The task:
Return only the lines of the listing below that run from the line with "tan 1x2 plate [305,348,398,450]" through the line with "orange 1x1 cone [489,156,552,261]", both ends included, exactly as written.

[Records for processing]

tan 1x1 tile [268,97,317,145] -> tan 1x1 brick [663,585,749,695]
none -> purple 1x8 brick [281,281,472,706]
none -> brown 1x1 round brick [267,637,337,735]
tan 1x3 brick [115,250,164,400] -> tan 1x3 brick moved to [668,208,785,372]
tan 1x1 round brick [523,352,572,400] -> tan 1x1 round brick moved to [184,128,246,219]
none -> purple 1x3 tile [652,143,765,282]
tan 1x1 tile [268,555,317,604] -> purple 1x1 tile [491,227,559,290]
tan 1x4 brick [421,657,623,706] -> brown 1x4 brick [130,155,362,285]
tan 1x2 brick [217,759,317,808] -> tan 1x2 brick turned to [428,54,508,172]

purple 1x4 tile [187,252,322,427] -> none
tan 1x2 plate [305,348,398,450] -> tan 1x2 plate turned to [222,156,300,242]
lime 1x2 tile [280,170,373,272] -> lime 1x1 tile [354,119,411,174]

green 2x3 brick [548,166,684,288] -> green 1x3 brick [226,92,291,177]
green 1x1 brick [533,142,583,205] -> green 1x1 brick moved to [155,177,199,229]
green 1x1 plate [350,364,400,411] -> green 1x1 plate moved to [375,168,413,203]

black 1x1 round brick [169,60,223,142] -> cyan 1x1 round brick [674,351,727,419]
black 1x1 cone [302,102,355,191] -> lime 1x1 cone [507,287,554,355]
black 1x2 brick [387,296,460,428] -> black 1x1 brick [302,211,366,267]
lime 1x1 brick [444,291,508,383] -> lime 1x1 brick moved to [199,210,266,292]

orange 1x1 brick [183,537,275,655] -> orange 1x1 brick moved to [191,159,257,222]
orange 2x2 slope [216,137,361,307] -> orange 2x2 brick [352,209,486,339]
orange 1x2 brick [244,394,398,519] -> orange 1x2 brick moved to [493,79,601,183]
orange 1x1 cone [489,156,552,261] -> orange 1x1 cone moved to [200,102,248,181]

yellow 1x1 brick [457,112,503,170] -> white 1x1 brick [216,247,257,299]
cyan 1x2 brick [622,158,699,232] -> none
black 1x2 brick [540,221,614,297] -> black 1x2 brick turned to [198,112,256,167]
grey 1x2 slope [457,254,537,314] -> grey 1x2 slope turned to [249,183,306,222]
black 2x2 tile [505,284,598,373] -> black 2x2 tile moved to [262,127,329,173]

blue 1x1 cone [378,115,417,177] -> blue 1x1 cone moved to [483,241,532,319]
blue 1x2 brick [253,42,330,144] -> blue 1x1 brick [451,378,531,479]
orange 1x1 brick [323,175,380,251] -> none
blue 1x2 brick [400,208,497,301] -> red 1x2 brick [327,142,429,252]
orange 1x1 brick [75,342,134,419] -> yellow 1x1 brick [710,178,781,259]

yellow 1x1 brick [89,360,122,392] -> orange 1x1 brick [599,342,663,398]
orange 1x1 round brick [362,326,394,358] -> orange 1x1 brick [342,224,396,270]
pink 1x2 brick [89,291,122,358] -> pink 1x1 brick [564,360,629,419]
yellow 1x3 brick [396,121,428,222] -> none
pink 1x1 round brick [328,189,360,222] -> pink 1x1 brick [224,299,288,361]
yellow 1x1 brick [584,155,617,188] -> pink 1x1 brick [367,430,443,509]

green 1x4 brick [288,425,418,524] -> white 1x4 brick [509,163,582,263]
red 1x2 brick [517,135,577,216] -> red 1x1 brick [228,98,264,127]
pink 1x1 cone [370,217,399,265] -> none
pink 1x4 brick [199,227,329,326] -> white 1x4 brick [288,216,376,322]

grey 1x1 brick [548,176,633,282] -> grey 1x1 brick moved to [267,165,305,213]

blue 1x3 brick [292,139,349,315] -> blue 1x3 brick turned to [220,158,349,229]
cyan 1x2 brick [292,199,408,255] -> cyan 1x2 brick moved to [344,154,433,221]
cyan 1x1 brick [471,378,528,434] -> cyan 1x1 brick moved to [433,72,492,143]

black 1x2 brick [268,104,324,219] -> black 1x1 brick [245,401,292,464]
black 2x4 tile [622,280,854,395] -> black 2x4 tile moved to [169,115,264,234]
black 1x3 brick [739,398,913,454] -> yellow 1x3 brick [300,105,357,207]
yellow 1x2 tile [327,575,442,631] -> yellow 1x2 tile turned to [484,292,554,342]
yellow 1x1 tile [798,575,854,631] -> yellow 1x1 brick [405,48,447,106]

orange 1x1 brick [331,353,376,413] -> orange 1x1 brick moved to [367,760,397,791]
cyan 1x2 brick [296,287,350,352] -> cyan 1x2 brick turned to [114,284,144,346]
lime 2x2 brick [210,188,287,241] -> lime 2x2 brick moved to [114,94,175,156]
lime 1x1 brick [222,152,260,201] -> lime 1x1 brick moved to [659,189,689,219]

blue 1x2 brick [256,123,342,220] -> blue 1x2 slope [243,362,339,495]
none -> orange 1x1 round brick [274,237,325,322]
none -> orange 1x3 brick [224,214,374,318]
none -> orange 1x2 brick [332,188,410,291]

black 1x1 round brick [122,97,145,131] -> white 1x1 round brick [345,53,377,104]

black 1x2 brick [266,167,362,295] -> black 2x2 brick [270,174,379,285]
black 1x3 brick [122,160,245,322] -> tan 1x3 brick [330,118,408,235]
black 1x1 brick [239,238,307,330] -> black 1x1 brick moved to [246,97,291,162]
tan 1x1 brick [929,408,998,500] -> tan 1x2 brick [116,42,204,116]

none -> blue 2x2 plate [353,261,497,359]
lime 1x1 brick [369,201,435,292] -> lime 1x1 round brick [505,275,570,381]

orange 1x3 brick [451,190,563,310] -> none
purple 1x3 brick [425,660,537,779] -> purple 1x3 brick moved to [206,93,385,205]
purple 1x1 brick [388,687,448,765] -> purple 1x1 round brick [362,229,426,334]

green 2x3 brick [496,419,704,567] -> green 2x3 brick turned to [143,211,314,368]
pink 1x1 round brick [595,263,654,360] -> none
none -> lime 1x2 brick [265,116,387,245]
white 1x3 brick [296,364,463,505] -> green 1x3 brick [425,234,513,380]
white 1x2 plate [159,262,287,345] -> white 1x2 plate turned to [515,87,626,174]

[/Records for processing]

Response:
tan 1x2 plate [305,348,398,450] -> tan 1x2 plate turned to [222,156,300,242]
lime 1x2 tile [280,170,373,272] -> lime 1x1 tile [354,119,411,174]

green 2x3 brick [548,166,684,288] -> green 1x3 brick [226,92,291,177]
green 1x1 brick [533,142,583,205] -> green 1x1 brick moved to [155,177,199,229]
green 1x1 plate [350,364,400,411] -> green 1x1 plate moved to [375,168,413,203]

black 1x1 round brick [169,60,223,142] -> cyan 1x1 round brick [674,351,727,419]
black 1x1 cone [302,102,355,191] -> lime 1x1 cone [507,287,554,355]
black 1x2 brick [387,296,460,428] -> black 1x1 brick [302,211,366,267]
lime 1x1 brick [444,291,508,383] -> lime 1x1 brick moved to [199,210,266,292]

orange 1x1 brick [183,537,275,655] -> orange 1x1 brick moved to [191,159,257,222]
orange 2x2 slope [216,137,361,307] -> orange 2x2 brick [352,209,486,339]
orange 1x2 brick [244,394,398,519] -> orange 1x2 brick moved to [493,79,601,183]
orange 1x1 cone [489,156,552,261] -> orange 1x1 cone moved to [200,102,248,181]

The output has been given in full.